→ EXERCISE BRIEF:
Exactly reproduce the data from its first line through the line with "blue bucket [457,124,504,176] -> none", leaving out every line after it.

══ PROVIDED RECORDS ══

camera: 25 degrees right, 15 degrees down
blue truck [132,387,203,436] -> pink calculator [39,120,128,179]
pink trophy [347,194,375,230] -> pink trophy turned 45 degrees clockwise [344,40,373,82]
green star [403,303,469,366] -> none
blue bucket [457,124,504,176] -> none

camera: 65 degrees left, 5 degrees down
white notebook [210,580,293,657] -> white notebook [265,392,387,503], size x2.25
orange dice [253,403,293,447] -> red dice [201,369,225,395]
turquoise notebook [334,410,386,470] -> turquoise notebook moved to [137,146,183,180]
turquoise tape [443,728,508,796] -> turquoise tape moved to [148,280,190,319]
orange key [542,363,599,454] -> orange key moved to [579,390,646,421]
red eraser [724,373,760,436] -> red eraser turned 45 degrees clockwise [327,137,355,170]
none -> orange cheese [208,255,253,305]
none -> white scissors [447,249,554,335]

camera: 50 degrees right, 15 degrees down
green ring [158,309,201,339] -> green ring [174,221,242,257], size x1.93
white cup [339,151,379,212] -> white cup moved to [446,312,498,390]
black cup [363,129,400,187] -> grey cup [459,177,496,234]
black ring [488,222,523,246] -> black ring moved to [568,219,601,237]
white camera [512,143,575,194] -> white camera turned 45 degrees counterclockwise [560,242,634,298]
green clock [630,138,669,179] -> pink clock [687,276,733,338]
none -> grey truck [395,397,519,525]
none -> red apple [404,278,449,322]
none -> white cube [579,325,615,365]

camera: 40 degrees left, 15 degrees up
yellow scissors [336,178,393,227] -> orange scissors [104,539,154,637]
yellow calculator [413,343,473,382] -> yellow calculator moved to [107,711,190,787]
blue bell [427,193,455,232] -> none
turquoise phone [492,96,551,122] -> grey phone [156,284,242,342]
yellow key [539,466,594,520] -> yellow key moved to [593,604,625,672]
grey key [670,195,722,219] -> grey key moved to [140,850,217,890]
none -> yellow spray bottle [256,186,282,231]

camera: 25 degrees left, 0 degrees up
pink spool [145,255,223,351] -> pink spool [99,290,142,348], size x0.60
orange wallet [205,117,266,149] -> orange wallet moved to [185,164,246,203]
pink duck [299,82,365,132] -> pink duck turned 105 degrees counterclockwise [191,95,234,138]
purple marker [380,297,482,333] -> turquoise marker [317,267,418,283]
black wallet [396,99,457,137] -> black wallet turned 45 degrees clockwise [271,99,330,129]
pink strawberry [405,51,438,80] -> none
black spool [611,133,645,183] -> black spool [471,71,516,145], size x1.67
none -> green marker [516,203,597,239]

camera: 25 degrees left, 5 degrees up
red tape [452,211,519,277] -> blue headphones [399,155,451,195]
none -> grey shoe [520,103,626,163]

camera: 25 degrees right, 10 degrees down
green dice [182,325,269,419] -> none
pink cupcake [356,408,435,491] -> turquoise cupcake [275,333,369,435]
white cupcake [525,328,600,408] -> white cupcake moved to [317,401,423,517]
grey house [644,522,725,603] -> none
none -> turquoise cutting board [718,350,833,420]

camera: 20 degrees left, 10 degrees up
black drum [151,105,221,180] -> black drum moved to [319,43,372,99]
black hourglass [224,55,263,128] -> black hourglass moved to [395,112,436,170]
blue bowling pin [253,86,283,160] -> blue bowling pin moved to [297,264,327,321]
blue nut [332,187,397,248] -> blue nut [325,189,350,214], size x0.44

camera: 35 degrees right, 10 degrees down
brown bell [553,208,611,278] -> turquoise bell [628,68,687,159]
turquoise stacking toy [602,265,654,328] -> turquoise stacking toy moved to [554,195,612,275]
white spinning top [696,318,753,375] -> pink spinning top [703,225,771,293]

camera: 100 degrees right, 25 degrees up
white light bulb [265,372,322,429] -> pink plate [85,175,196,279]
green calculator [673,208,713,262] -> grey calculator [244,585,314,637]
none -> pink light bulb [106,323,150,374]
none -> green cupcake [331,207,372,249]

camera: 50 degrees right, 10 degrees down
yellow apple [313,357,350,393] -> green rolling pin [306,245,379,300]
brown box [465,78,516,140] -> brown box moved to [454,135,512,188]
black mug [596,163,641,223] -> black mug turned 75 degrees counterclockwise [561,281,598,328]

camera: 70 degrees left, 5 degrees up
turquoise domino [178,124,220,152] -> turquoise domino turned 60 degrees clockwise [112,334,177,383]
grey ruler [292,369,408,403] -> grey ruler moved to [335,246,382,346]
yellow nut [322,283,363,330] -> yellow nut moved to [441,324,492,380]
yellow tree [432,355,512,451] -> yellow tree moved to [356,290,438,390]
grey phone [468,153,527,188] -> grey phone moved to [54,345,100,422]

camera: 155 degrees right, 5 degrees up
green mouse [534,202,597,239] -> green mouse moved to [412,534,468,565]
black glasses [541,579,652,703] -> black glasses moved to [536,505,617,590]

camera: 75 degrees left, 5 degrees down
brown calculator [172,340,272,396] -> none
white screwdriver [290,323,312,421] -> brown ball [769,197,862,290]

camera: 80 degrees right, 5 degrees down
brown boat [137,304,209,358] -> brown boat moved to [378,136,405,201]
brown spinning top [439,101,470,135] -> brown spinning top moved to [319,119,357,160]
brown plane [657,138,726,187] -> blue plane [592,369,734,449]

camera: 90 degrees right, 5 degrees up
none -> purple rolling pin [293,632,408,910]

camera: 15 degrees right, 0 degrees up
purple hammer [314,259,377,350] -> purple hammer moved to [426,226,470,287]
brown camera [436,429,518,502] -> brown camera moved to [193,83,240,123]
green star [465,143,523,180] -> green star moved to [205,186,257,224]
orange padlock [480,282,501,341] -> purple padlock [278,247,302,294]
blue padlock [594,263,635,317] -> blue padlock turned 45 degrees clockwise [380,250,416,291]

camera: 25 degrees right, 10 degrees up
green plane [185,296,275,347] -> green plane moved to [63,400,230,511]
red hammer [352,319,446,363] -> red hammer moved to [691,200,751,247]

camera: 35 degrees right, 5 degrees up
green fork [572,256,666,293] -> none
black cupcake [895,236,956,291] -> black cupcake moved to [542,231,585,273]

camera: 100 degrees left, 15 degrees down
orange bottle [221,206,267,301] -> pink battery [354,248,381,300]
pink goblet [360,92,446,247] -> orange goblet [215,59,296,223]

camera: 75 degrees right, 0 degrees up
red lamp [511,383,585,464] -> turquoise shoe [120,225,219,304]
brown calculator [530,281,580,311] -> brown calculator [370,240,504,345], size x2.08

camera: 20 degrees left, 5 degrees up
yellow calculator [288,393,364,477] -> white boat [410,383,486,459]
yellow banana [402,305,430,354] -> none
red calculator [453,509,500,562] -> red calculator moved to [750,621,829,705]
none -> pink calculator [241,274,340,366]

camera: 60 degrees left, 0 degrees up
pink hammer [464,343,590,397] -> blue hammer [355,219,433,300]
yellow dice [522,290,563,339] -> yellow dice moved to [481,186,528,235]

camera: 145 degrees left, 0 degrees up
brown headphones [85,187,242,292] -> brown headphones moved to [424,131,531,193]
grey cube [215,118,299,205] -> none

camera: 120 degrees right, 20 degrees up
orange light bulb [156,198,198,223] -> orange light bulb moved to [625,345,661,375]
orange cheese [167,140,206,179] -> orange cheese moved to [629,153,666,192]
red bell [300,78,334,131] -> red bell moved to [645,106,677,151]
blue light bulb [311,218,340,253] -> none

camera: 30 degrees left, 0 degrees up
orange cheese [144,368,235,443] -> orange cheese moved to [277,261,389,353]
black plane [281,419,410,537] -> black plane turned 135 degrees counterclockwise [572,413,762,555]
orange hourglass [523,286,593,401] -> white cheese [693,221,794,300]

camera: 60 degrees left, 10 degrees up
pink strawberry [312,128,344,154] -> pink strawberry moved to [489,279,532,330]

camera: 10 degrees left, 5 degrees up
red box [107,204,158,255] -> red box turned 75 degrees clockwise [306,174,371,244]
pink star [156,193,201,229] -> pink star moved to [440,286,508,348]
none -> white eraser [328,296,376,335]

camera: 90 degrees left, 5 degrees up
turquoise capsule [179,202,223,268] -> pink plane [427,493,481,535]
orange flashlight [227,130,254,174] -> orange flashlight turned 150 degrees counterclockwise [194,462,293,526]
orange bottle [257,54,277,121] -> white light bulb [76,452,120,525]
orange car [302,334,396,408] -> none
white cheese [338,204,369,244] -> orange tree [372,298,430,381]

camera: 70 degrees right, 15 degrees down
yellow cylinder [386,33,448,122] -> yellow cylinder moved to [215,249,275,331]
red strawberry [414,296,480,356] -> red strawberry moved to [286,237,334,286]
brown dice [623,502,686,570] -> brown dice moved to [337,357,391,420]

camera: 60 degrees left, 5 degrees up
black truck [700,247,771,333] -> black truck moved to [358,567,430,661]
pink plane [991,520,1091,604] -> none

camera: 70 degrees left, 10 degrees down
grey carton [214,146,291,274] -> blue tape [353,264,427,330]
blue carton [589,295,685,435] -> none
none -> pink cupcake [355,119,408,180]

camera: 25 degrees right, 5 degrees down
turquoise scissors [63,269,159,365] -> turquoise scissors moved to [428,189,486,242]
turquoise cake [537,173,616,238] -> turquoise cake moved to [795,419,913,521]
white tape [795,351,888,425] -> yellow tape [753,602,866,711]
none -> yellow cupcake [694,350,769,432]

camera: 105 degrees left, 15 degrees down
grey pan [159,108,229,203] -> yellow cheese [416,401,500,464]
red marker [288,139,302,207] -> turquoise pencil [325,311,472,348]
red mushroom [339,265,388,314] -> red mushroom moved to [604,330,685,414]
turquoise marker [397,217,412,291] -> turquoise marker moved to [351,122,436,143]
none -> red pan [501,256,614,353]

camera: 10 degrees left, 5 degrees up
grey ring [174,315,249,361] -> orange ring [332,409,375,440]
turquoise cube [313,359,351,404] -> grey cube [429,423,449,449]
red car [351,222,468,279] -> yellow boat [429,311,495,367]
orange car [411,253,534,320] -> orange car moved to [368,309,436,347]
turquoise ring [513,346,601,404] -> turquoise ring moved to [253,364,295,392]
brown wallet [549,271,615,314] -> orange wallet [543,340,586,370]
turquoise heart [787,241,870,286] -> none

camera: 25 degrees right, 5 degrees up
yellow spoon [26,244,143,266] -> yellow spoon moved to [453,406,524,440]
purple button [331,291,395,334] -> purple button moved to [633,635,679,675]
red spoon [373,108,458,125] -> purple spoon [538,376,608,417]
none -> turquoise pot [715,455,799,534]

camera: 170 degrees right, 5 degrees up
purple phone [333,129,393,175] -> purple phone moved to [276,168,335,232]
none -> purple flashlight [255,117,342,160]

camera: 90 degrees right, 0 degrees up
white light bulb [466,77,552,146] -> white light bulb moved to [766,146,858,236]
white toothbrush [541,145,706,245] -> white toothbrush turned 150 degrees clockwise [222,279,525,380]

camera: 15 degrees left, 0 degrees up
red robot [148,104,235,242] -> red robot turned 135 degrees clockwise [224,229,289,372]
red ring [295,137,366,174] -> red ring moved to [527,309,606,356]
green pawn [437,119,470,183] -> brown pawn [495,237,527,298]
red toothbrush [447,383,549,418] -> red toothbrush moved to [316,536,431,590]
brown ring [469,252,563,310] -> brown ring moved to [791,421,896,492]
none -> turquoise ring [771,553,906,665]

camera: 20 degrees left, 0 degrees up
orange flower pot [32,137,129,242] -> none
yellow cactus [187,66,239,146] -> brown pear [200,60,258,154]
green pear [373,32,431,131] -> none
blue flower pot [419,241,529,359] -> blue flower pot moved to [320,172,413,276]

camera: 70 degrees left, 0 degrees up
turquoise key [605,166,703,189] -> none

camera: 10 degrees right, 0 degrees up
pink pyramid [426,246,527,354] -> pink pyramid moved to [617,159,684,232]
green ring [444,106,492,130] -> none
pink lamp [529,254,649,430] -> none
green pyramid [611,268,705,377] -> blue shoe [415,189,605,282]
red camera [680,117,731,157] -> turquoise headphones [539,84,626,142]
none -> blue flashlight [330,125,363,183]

═══

→ SOLUTION BELOW:
camera: 25 degrees right, 15 degrees down
blue truck [132,387,203,436] -> pink calculator [39,120,128,179]
pink trophy [347,194,375,230] -> pink trophy turned 45 degrees clockwise [344,40,373,82]
green star [403,303,469,366] -> none
blue bucket [457,124,504,176] -> none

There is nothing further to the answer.